| EXERCISE GOAL |
Only the lines holding the string "DRIVER" are needed; copy each of them from the data.

| DATASET |
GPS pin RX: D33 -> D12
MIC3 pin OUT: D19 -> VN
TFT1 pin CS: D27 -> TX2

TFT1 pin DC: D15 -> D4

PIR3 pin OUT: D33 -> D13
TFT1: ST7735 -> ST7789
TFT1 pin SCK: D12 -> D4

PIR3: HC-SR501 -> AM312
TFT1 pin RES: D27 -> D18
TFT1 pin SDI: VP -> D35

--

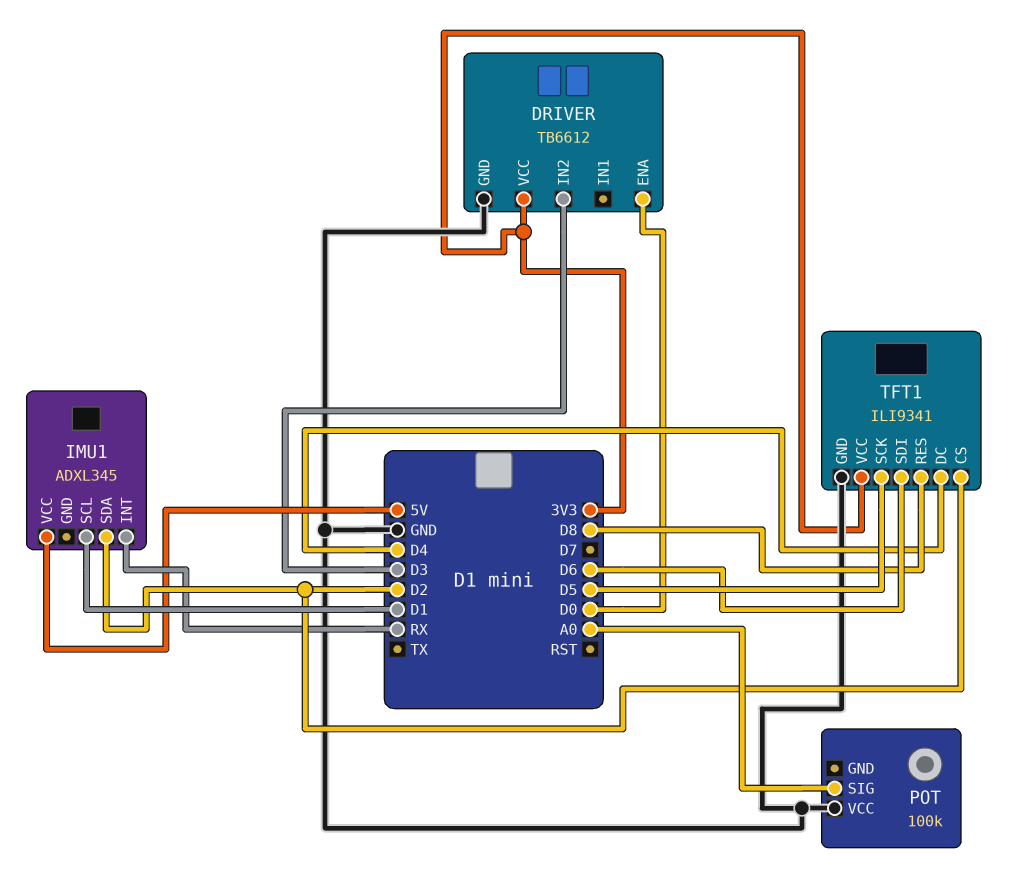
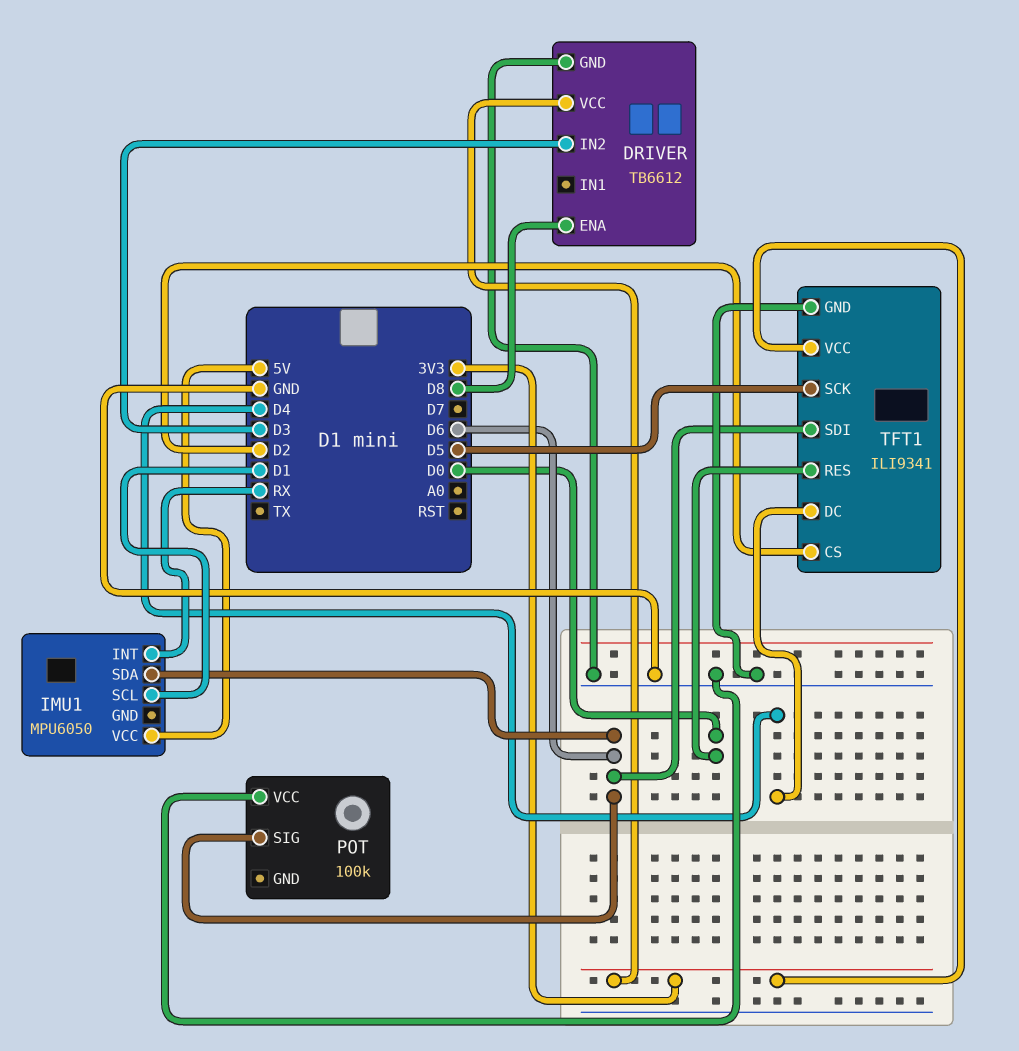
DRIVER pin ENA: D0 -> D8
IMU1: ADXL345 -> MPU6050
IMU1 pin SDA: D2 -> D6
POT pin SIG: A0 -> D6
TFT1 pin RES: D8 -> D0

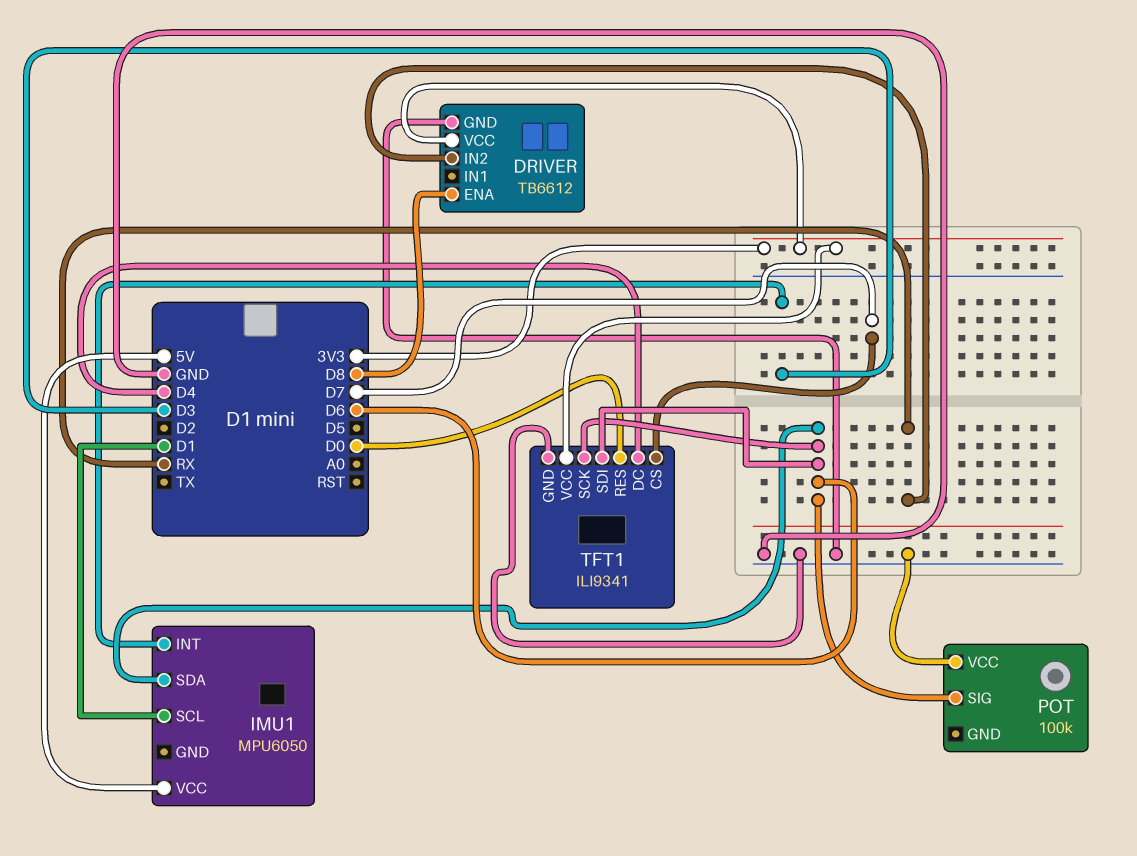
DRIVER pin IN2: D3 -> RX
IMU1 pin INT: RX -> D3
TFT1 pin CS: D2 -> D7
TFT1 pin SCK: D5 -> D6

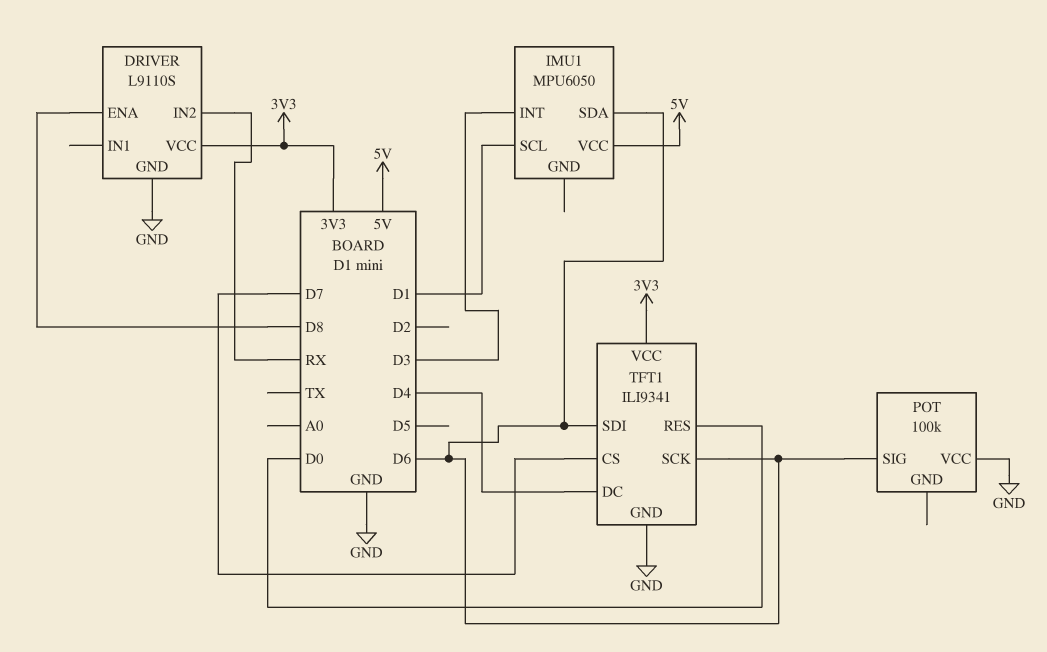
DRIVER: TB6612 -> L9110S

| REPLY TO THE TASK |
DRIVER pin ENA: D0 -> D8
DRIVER pin IN2: D3 -> RX
DRIVER: TB6612 -> L9110S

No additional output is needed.